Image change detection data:
[Start of Attachment]

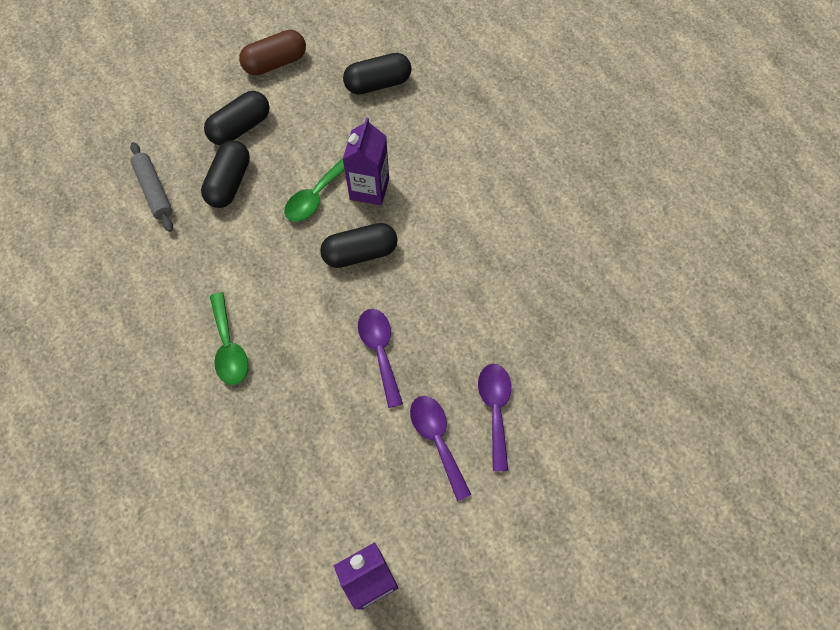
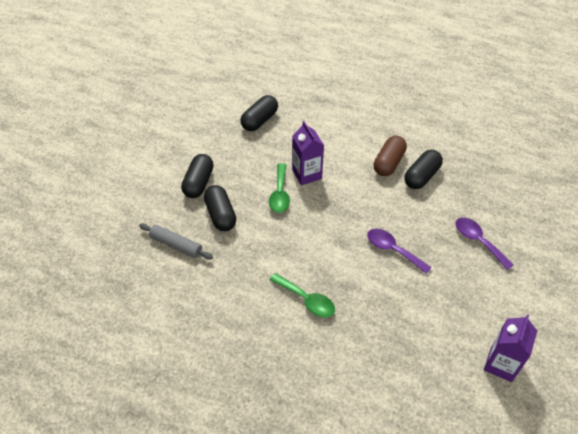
camera: 35 degrees left, 15 degrees down
brown capsule [239,30,306,75] -> brown capsule moved to [374,136,407,176]
black capsule [320,223,398,268] -> black capsule moved to [404,150,443,189]
purple spoon [410,396,471,501] -> none

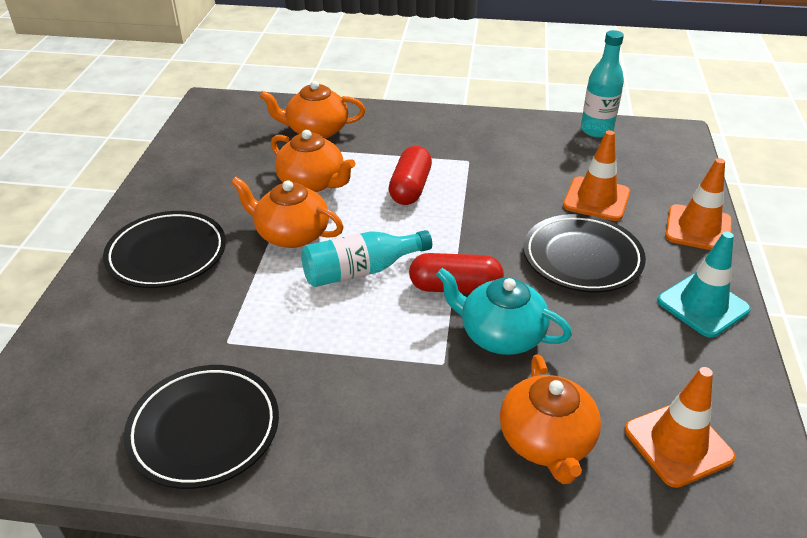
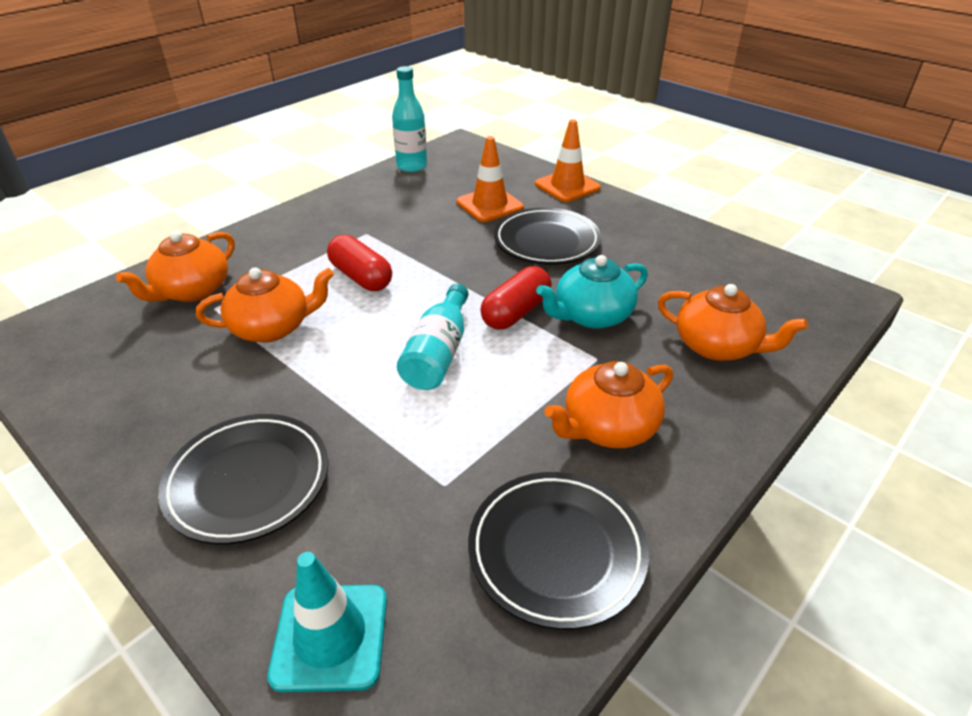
camera: 55 degrees left, 0 degrees up
orange teapot [231,177,343,248] -> orange teapot moved to [544,361,673,448]
orange traffic cone [624,367,735,488] -> none
turquoise traffic cone [657,232,751,338] -> turquoise traffic cone moved to [268,552,387,692]

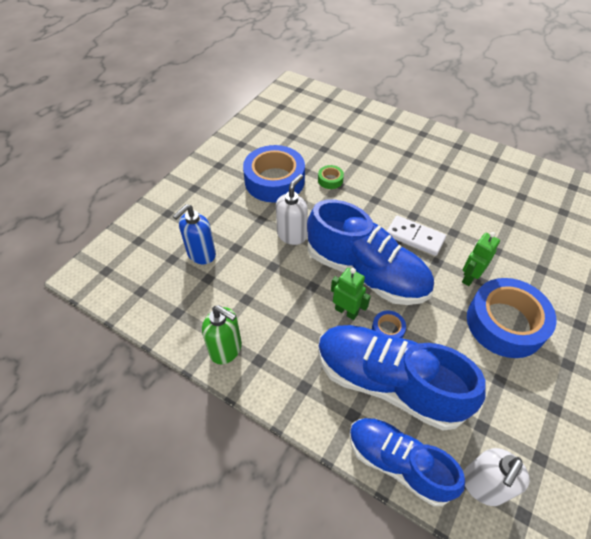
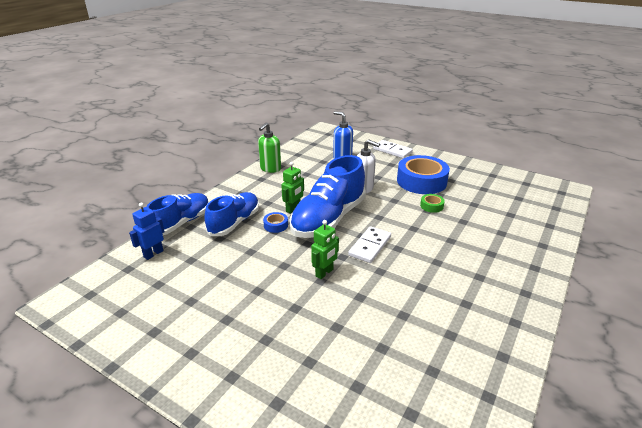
camera: 90 degrees right, 20 degrees down
blue shoe [318,325,486,431] -> blue shoe [204,192,259,236], size x0.65
green robot [462,232,500,286] -> green robot turned 90 degrees clockwise [311,220,339,279]
white soap dispenser [463,448,530,506] -> blue robot [129,203,165,260]
blue tape [467,278,557,358] -> none
none -> white domino [373,140,413,158]

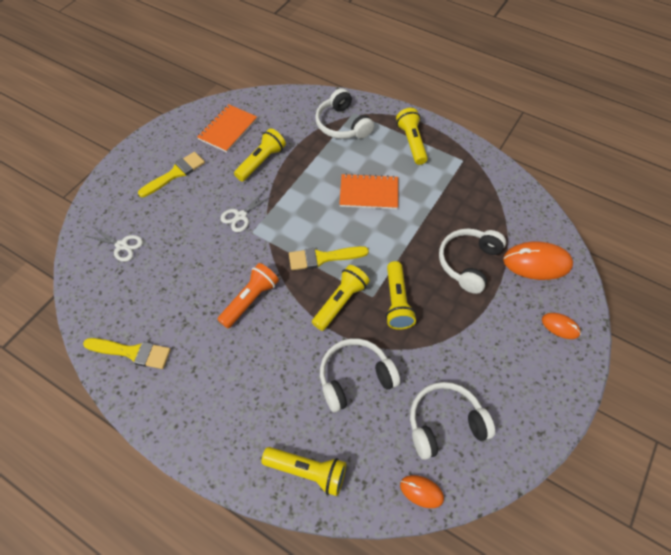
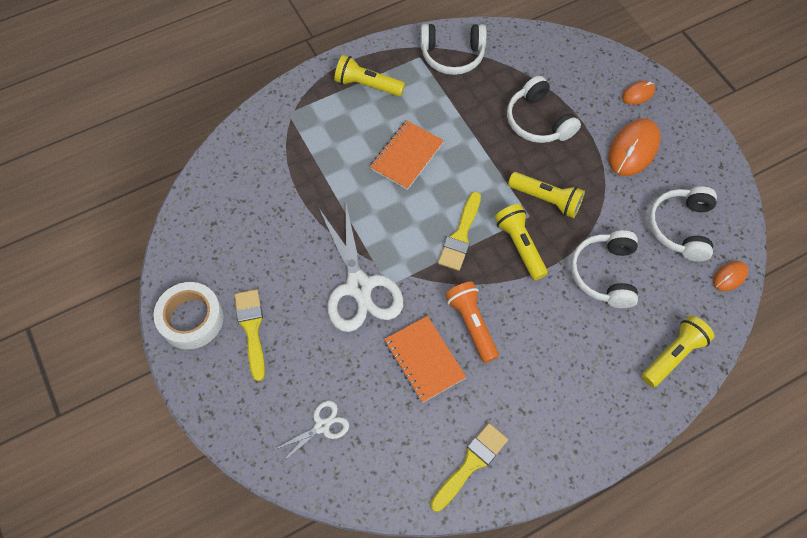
camera: 60 degrees left, 5 degrees up
orange notebook [197,104,257,152] -> orange notebook moved to [384,316,466,403]
white scissors [220,190,273,232] -> white scissors [319,200,403,332], size x2.02
yellow flashlight [234,128,286,181] -> none
white headphones [315,88,374,139] -> white headphones moved to [421,24,487,75]
orange mouse [503,242,573,280] -> orange mouse moved to [608,119,661,176]
none -> white tape [153,282,224,349]

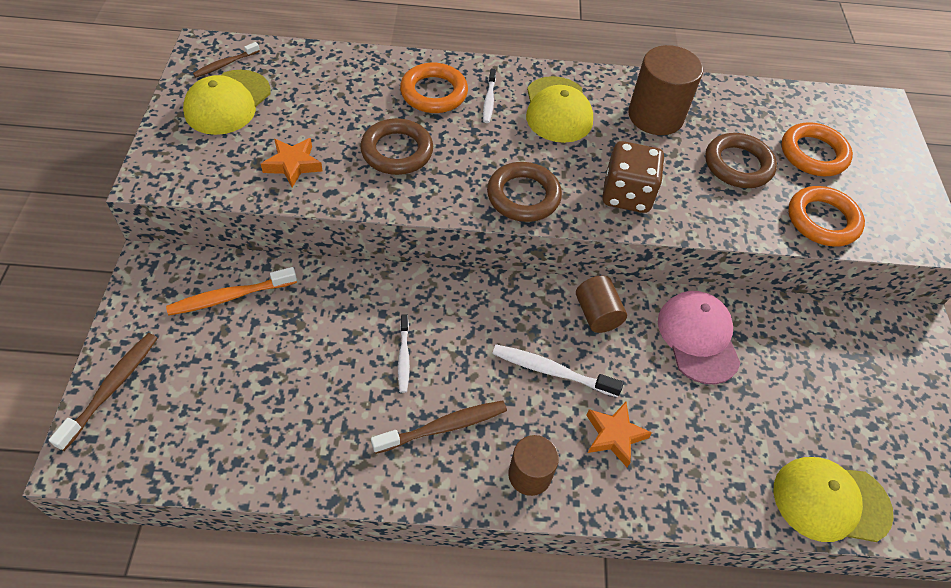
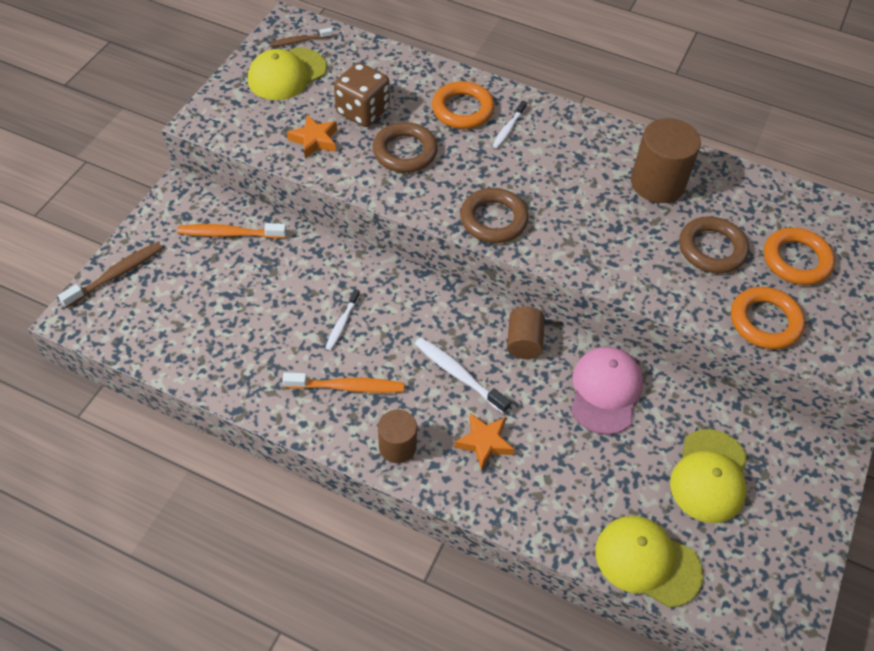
camera: 25 degrees right, 0 degrees up
brown toothbrush [371,400,507,454] -> orange toothbrush [282,372,404,393]
yellow cap [526,76,593,143] -> yellow cap moved to [670,429,747,523]
brown dice [602,141,664,213] -> brown dice moved to [334,62,390,127]

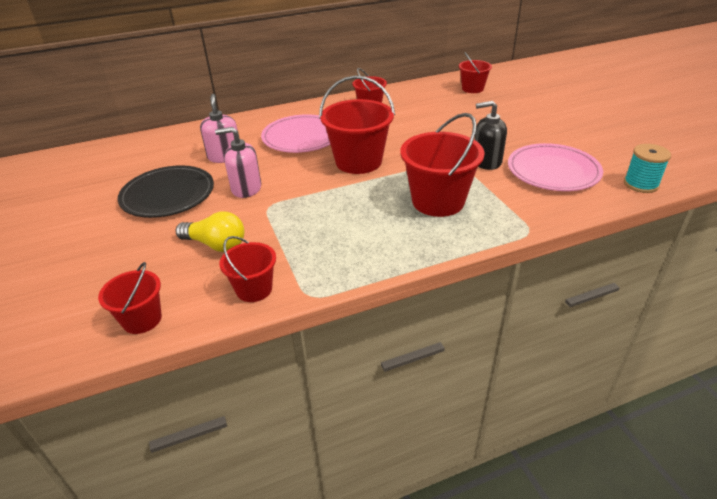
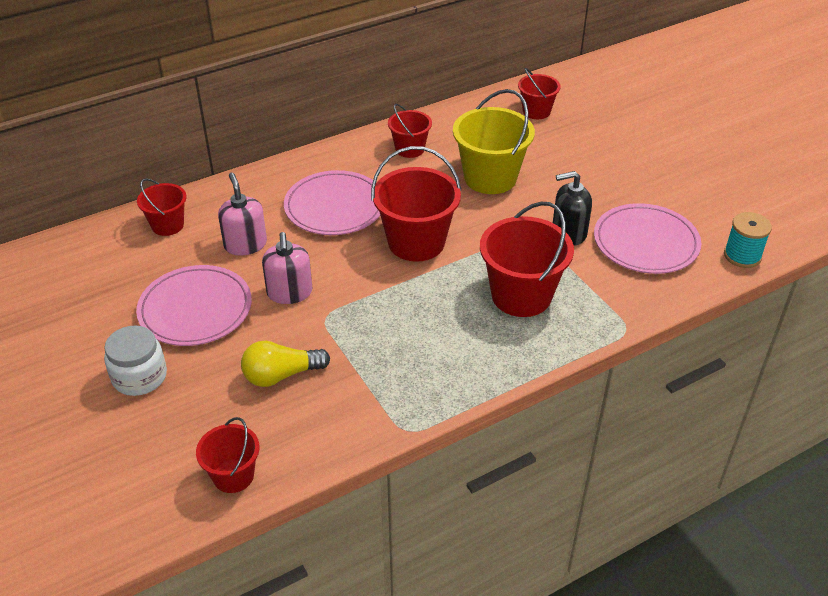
camera: 10 degrees left, 5 degrees up
black plate [118,165,214,218] -> pink plate [136,265,252,346]
yellow light bulb [176,211,245,252] -> yellow light bulb turned 150 degrees clockwise [241,341,330,387]
pink soap dispenser [215,127,261,198] -> pink soap dispenser turned 90 degrees counterclockwise [262,232,312,304]
red bucket [219,236,276,302] -> red bucket moved to [137,178,186,236]
none -> white jar [104,326,167,396]
none -> yellow bucket [453,89,535,194]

[End of Attachment]

=== How to complete this task ===
All of the entries above are to be written out exactly, with no pictures.

=== Solution to this problem ===
camera: 35 degrees left, 15 degrees down
brown capsule [239,30,306,75] -> brown capsule moved to [374,136,407,176]
black capsule [320,223,398,268] -> black capsule moved to [404,150,443,189]
purple spoon [410,396,471,501] -> none

camera: 55 degrees left, 0 degrees up
orange teapot [231,177,343,248] -> orange teapot moved to [544,361,673,448]
orange traffic cone [624,367,735,488] -> none
turquoise traffic cone [657,232,751,338] -> turquoise traffic cone moved to [268,552,387,692]

camera: 90 degrees right, 20 degrees down
blue shoe [318,325,486,431] -> blue shoe [204,192,259,236], size x0.65
green robot [462,232,500,286] -> green robot turned 90 degrees clockwise [311,220,339,279]
white soap dispenser [463,448,530,506] -> blue robot [129,203,165,260]
blue tape [467,278,557,358] -> none
none -> white domino [373,140,413,158]

camera: 60 degrees left, 5 degrees up
orange notebook [197,104,257,152] -> orange notebook moved to [384,316,466,403]
white scissors [220,190,273,232] -> white scissors [319,200,403,332], size x2.02
yellow flashlight [234,128,286,181] -> none
white headphones [315,88,374,139] -> white headphones moved to [421,24,487,75]
orange mouse [503,242,573,280] -> orange mouse moved to [608,119,661,176]
none -> white tape [153,282,224,349]

camera: 25 degrees right, 0 degrees up
brown toothbrush [371,400,507,454] -> orange toothbrush [282,372,404,393]
yellow cap [526,76,593,143] -> yellow cap moved to [670,429,747,523]
brown dice [602,141,664,213] -> brown dice moved to [334,62,390,127]

camera: 10 degrees left, 5 degrees up
black plate [118,165,214,218] -> pink plate [136,265,252,346]
yellow light bulb [176,211,245,252] -> yellow light bulb turned 150 degrees clockwise [241,341,330,387]
pink soap dispenser [215,127,261,198] -> pink soap dispenser turned 90 degrees counterclockwise [262,232,312,304]
red bucket [219,236,276,302] -> red bucket moved to [137,178,186,236]
none -> white jar [104,326,167,396]
none -> yellow bucket [453,89,535,194]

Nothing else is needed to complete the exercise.